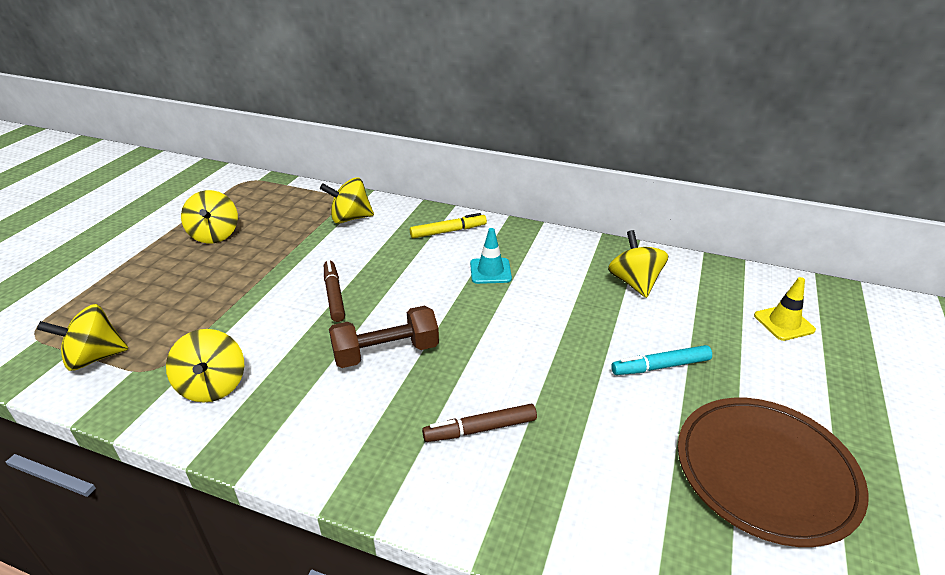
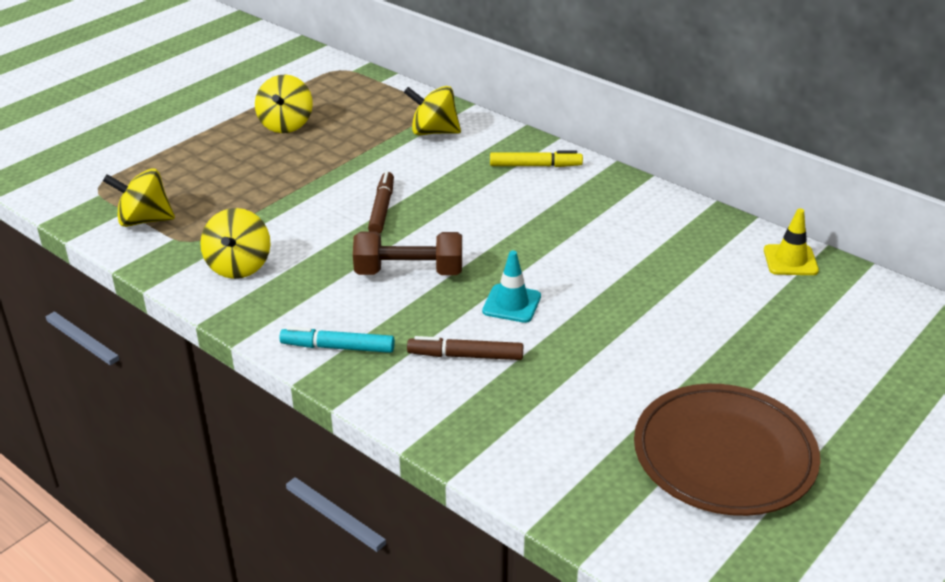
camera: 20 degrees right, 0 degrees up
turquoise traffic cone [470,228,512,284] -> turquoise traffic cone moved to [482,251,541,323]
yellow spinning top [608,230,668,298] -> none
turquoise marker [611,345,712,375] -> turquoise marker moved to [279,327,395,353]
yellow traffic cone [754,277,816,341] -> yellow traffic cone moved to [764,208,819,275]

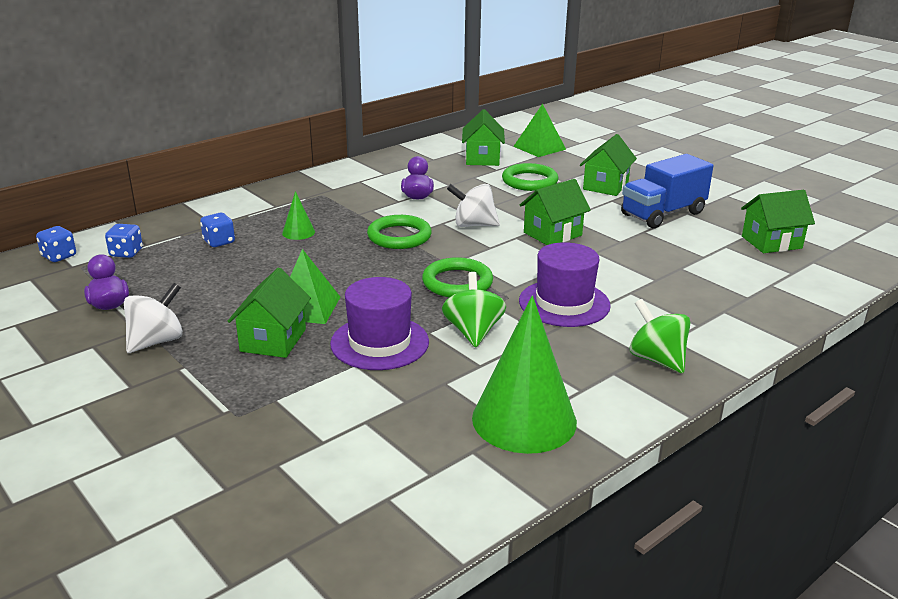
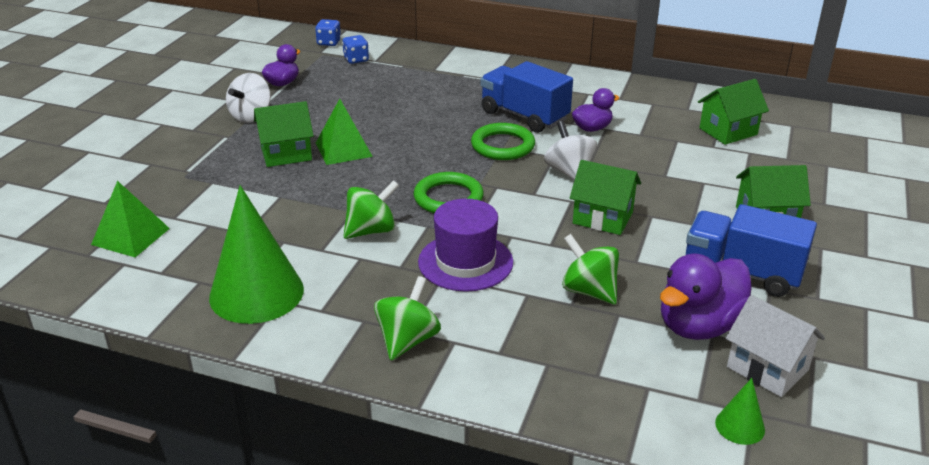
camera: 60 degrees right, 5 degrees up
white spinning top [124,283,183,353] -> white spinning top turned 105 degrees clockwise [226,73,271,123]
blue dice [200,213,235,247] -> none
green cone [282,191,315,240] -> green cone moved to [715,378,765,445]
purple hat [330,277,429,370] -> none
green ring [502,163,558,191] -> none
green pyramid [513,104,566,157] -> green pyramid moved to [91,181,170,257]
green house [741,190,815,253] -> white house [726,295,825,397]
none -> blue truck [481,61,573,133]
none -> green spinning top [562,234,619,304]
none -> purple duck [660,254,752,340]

============================================================

#### What to do
Word-for-word transcription: the whole listing, with images excluded.

#### Response to the task
camera: 20 degrees right, 0 degrees up
turquoise traffic cone [470,228,512,284] -> turquoise traffic cone moved to [482,251,541,323]
yellow spinning top [608,230,668,298] -> none
turquoise marker [611,345,712,375] -> turquoise marker moved to [279,327,395,353]
yellow traffic cone [754,277,816,341] -> yellow traffic cone moved to [764,208,819,275]

camera: 60 degrees right, 5 degrees up
white spinning top [124,283,183,353] -> white spinning top turned 105 degrees clockwise [226,73,271,123]
blue dice [200,213,235,247] -> none
green cone [282,191,315,240] -> green cone moved to [715,378,765,445]
purple hat [330,277,429,370] -> none
green ring [502,163,558,191] -> none
green pyramid [513,104,566,157] -> green pyramid moved to [91,181,170,257]
green house [741,190,815,253] -> white house [726,295,825,397]
none -> blue truck [481,61,573,133]
none -> green spinning top [562,234,619,304]
none -> purple duck [660,254,752,340]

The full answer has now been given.